* **Available data**:
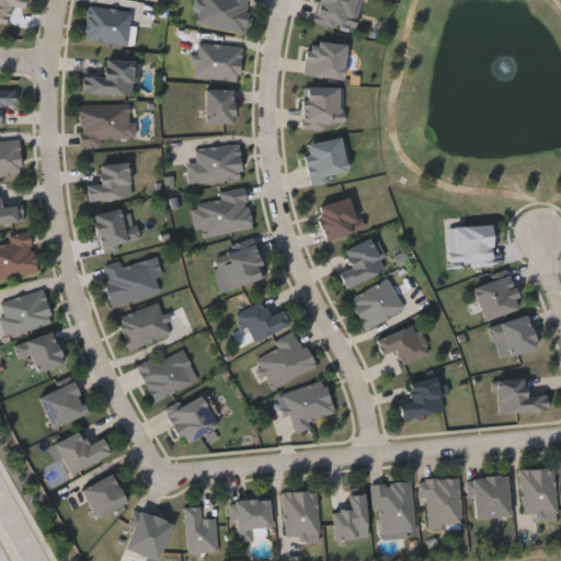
[(0,0),(24,0),(23,9),(8,7),(6,23),(0,22),(0,0)]
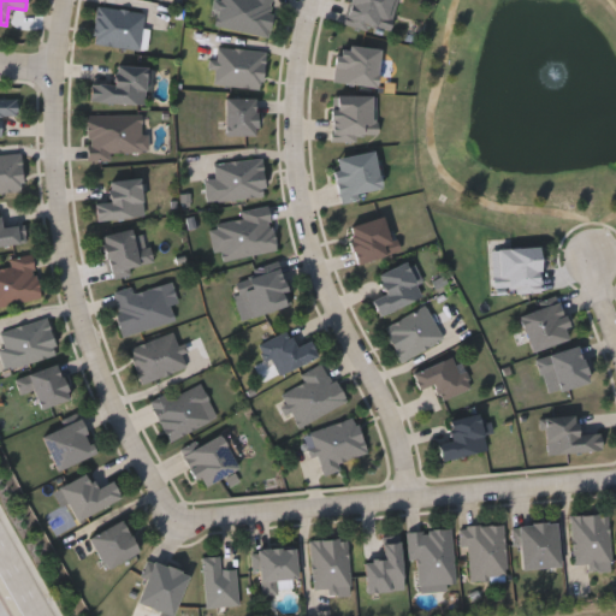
[(274,0),(268,36),(214,27),(219,0),(274,0)]
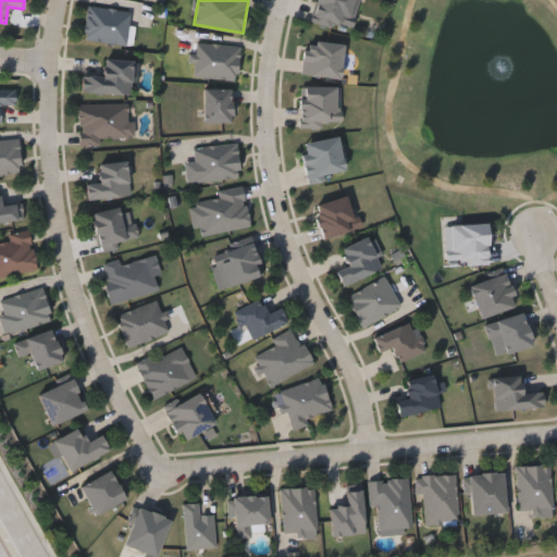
[(357,0),(350,28),(311,20),(314,0),(357,0)]
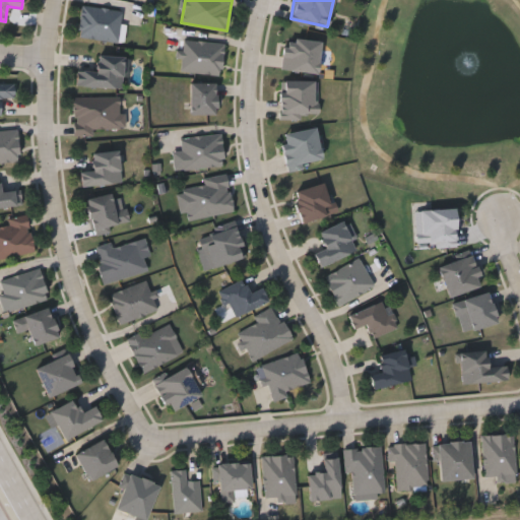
[(117,43),(77,37),(81,5),(121,10),(117,43)]
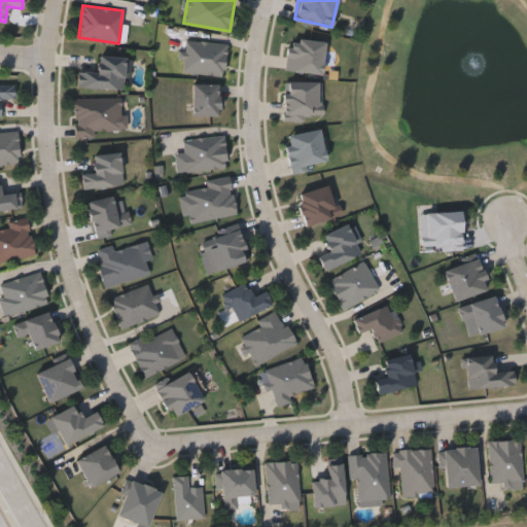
[(226,43),(223,76),(182,72),(185,39),(226,43)]
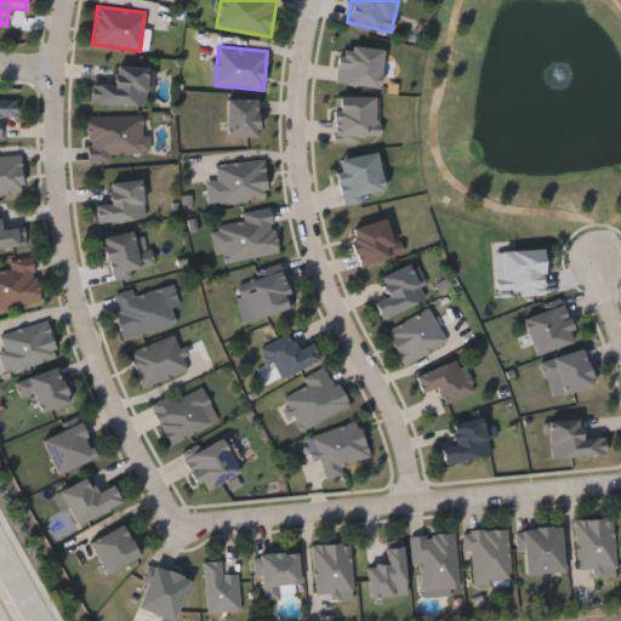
[(380,86),(336,84),(339,46),(381,49),(380,86)]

* **What needs to be done**: The expected output is the complete listing, word for word, without any picture.

* **Your response**:
[(0,0),(24,0),(23,9),(8,7),(6,23),(0,22),(0,0)]
[(274,0),(268,36),(214,27),(219,0),(274,0)]
[(357,0),(350,28),(311,20),(314,0),(357,0)]
[(117,43),(77,37),(81,5),(121,10),(117,43)]
[(226,43),(223,76),(182,72),(185,39),(226,43)]
[(380,86),(336,84),(339,46),(381,49),(380,86)]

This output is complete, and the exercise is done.